• **ASSIGNMENT**
Pictures stay out of this copy, which runs from the first line of the material through the line containing "relocated,black light bulb,965".

== MATERIAL PROVIDED ==

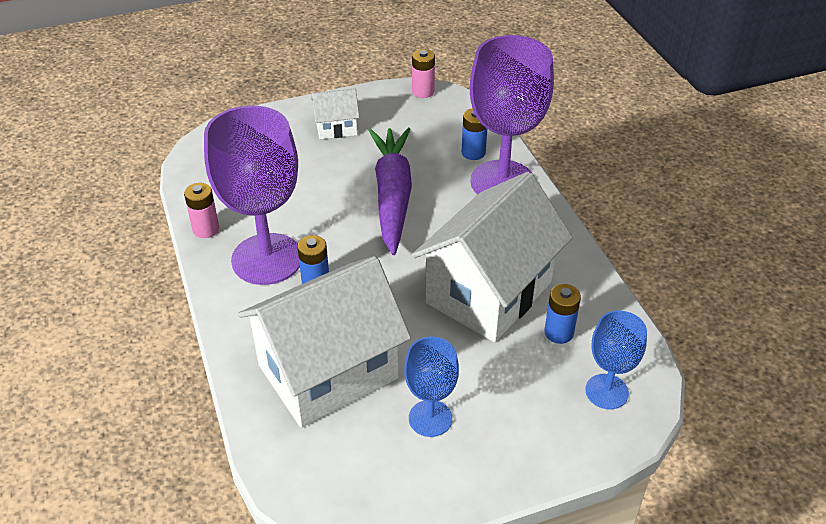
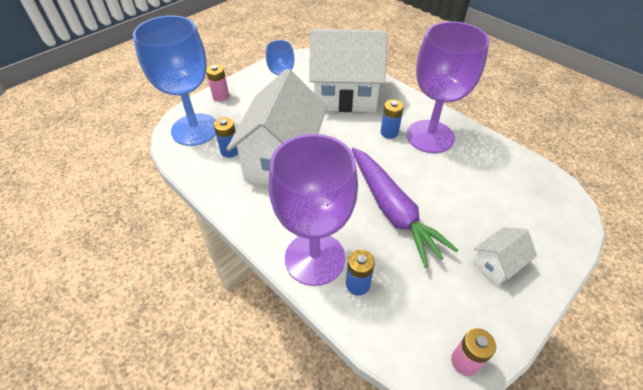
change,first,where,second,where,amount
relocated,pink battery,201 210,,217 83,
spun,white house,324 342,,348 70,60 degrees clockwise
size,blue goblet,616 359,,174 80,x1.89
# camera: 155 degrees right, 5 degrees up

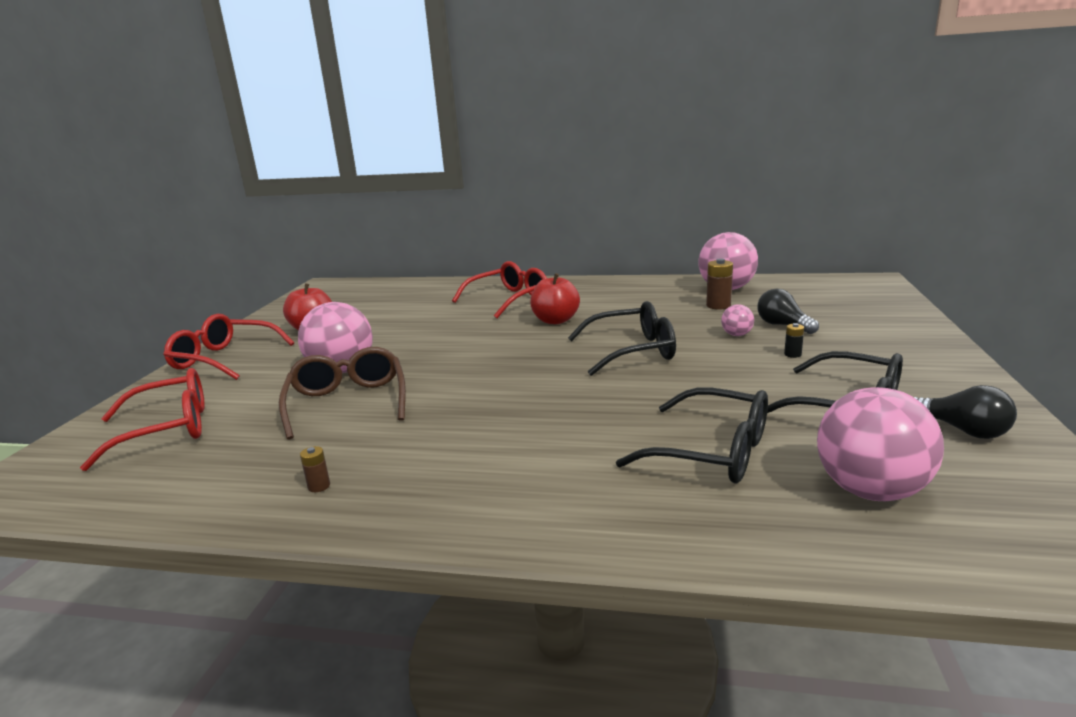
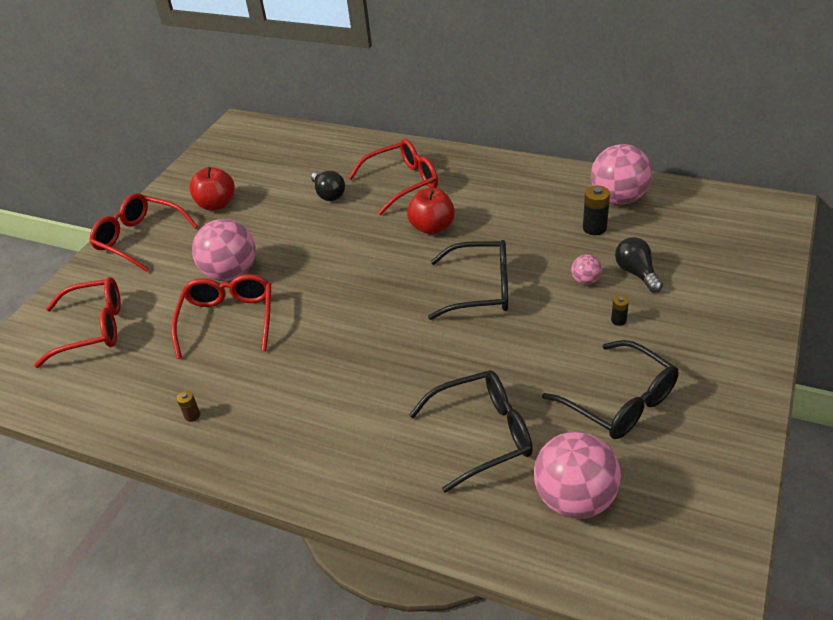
change,first,where,second,where,amount
colour,brown glasses,342 393,red glasses,221 316,
spun,black glasses,692 435,,471 431,60 degrees counterclockwise
colour,brown battery,719 284,black battery,596 210,
relocated,black light bulb,965 412,,328 186,
# camera: 15 degrees right, 20 degrees up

===

• **EXERCISE RESPONSE**
change,first,where,second,where,amount
relocated,pink battery,201 210,,217 83,
spun,white house,324 342,,348 70,60 degrees clockwise
size,blue goblet,616 359,,174 80,x1.89
# camera: 155 degrees right, 5 degrees up

change,first,where,second,where,amount
colour,brown glasses,342 393,red glasses,221 316,
spun,black glasses,692 435,,471 431,60 degrees counterclockwise
colour,brown battery,719 284,black battery,596 210,
relocated,black light bulb,965 412,,328 186,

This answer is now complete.